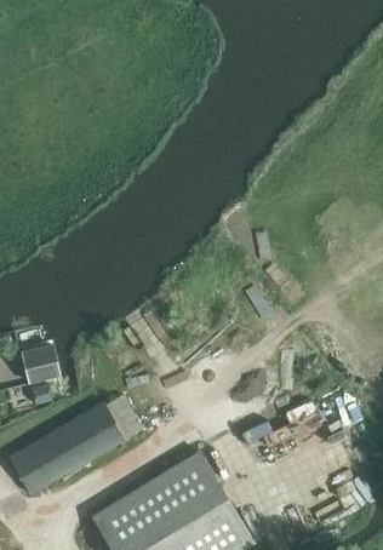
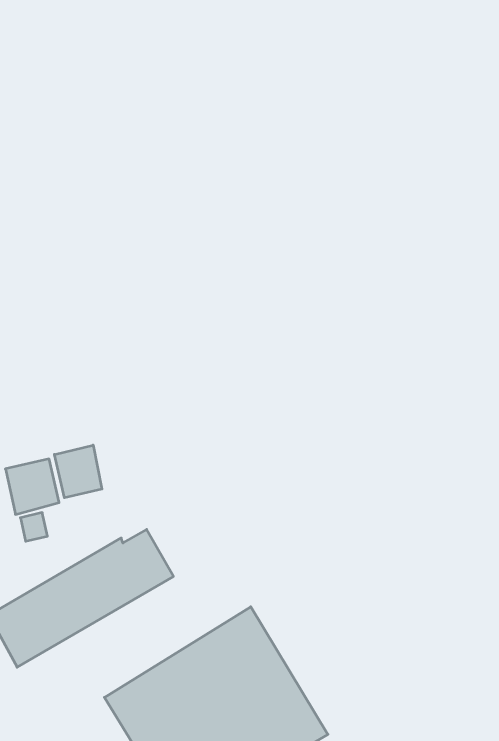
building: none -> [54,445,102,498]

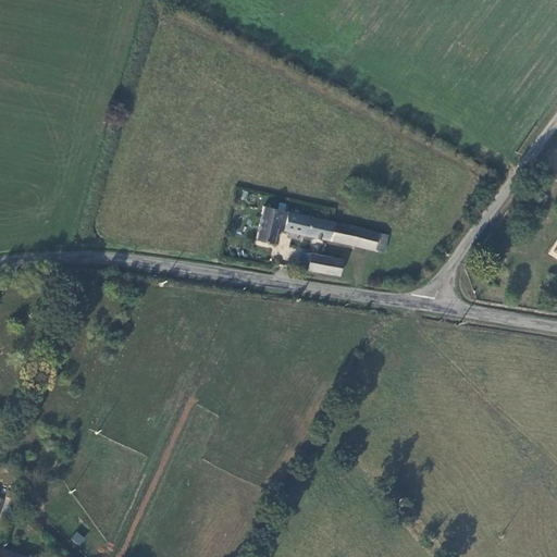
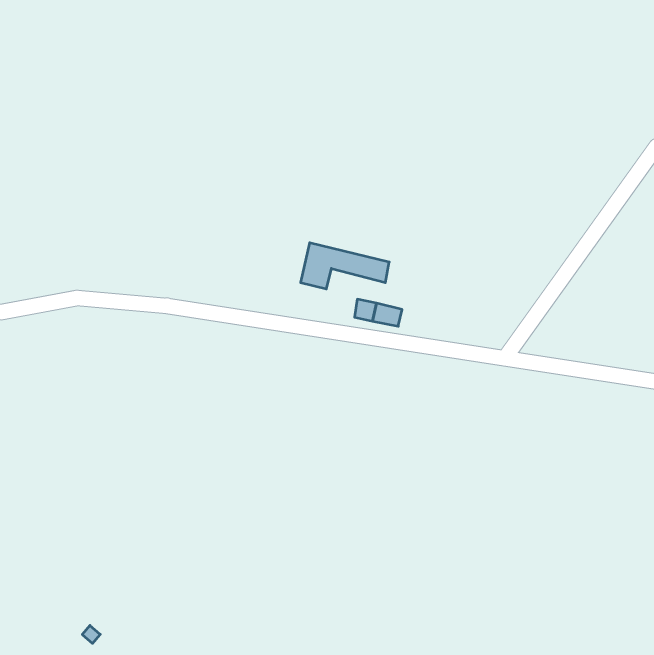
building: [329,222,388,252] -> none

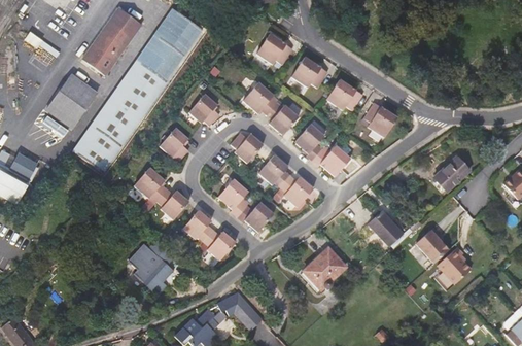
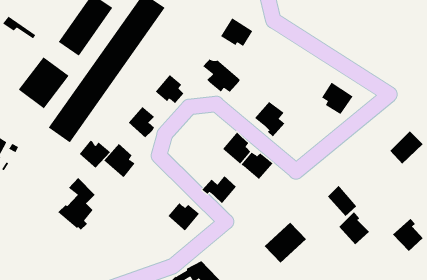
building: [291,57,327,88] -> none
building: [326,79,362,110] -> none
building: [267,102,299,135] -> none
building: [231,132,263,163] -> none
building: [312,145,351,177] -> none
building: [218,179,248,216] -> none
building: [154,188,188,219] -> [79,139,111,169]
building: [182,210,213,244] -> none
building: [417,227,450,263] -> [339,211,370,245]
building: [134,235,174,291] -> [58,177,96,231]

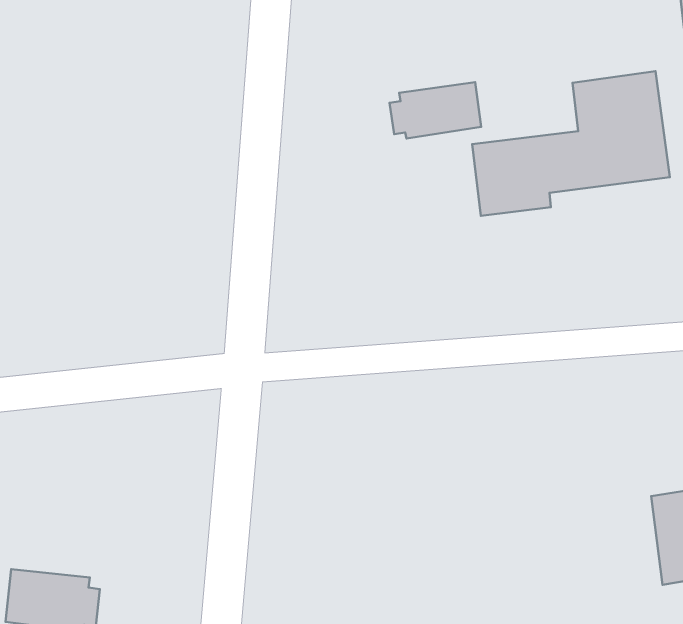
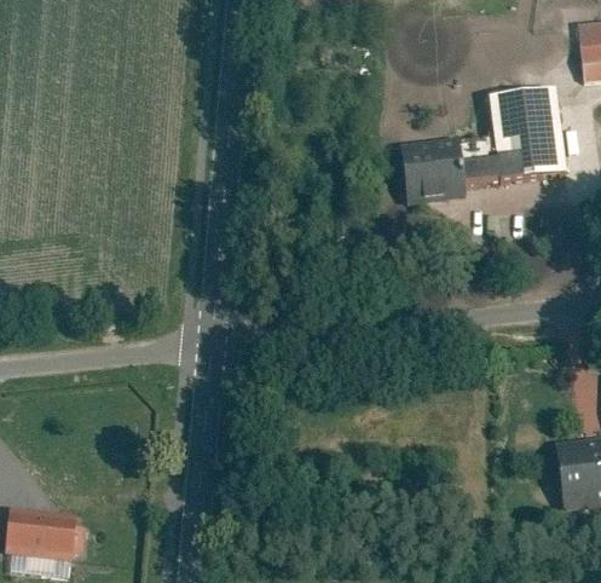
building: [389,82,481,139] -> none

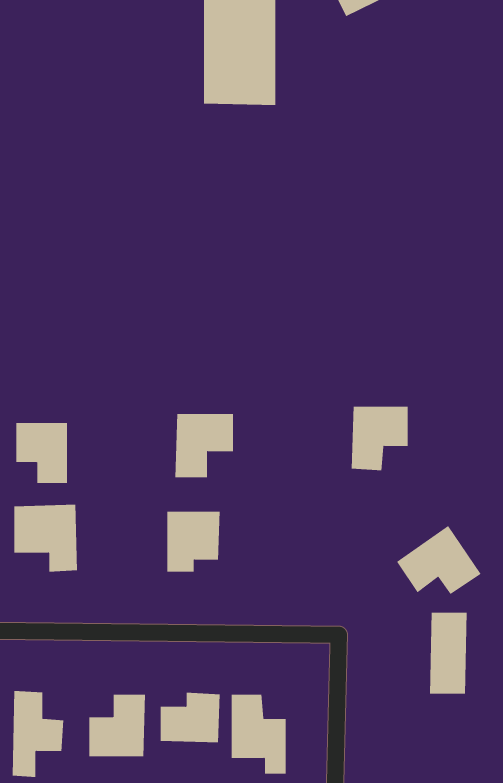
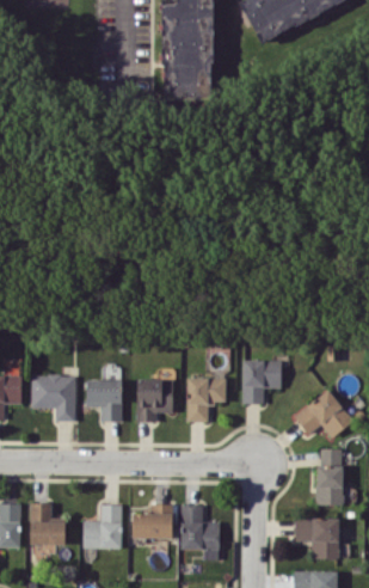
building: [351,406,408,471] -> [241,361,281,405]
building: [175,413,234,478] -> [185,378,226,422]
building: [16,422,68,483] -> [86,380,122,422]
building: none -> [295,517,338,559]

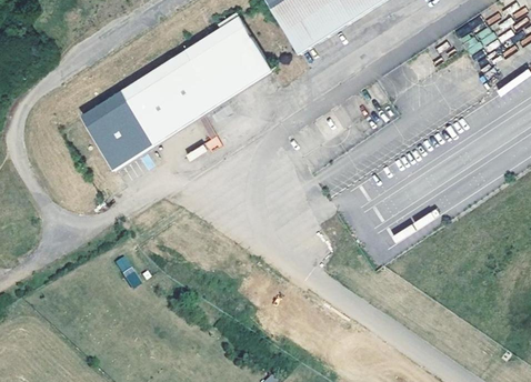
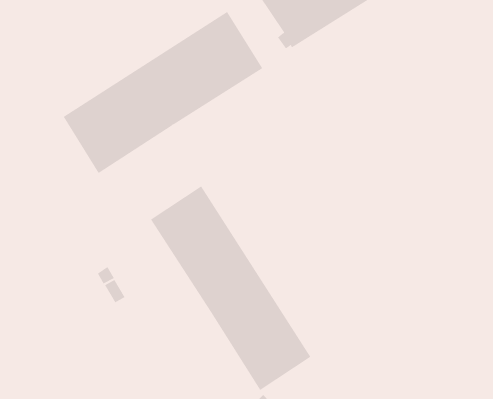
building: none -> [150,185,311,391]

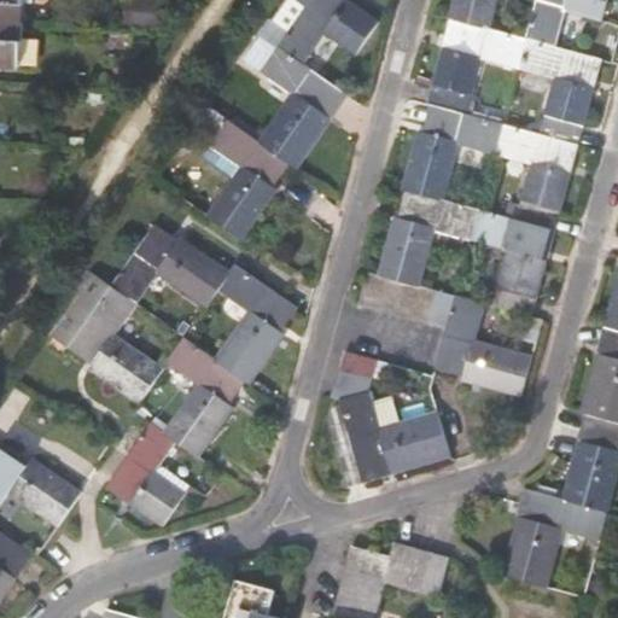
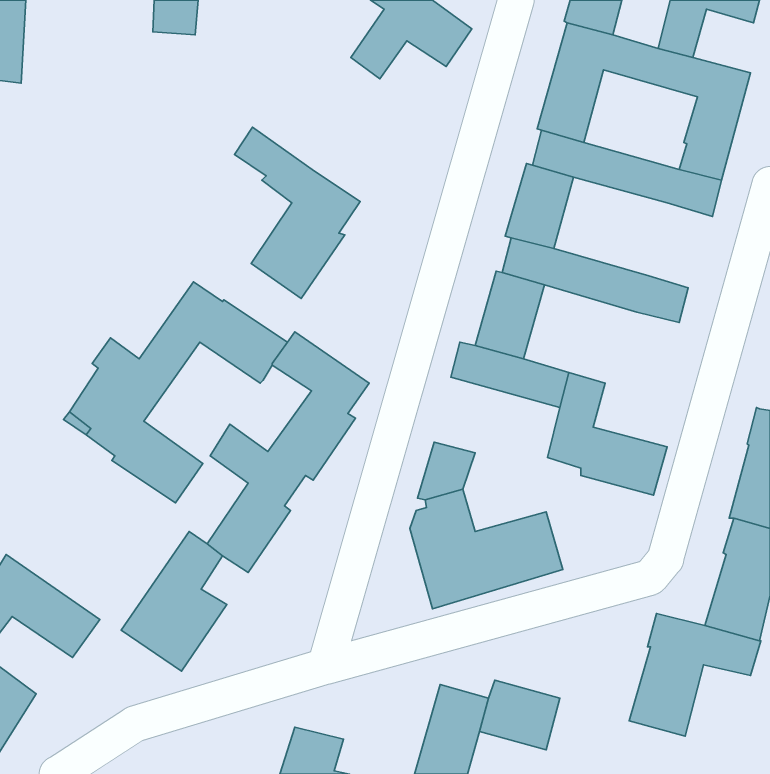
building: [251,46,349,167] -> none
building: [518,162,569,231] -> none
building: [495,249,544,315] -> none

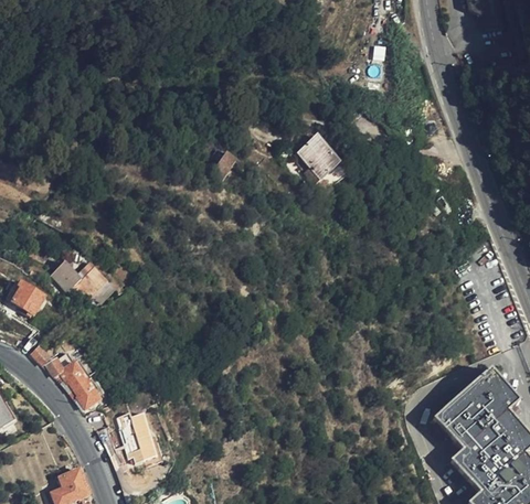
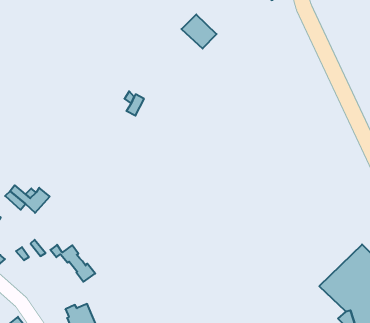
building: [298,135,341,178] -> [181,14,217,49]
building: [47,360,100,408] -> [50,245,95,282]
+++
TASK INSTRUCTIONS: Everything in the records above should be retyped exactly except the pictures.

RESPONSE:
building: none -> [54,445,102,498]

building: [329,222,388,252] -> none

building: [291,57,327,88] -> none
building: [326,79,362,110] -> none
building: [267,102,299,135] -> none
building: [231,132,263,163] -> none
building: [312,145,351,177] -> none
building: [218,179,248,216] -> none
building: [154,188,188,219] -> [79,139,111,169]
building: [182,210,213,244] -> none
building: [417,227,450,263] -> [339,211,370,245]
building: [134,235,174,291] -> [58,177,96,231]

building: [389,82,481,139] -> none

building: [351,406,408,471] -> [241,361,281,405]
building: [175,413,234,478] -> [185,378,226,422]
building: [16,422,68,483] -> [86,380,122,422]
building: none -> [295,517,338,559]

building: none -> [150,185,311,391]

building: [251,46,349,167] -> none
building: [518,162,569,231] -> none
building: [495,249,544,315] -> none

building: [298,135,341,178] -> [181,14,217,49]
building: [47,360,100,408] -> [50,245,95,282]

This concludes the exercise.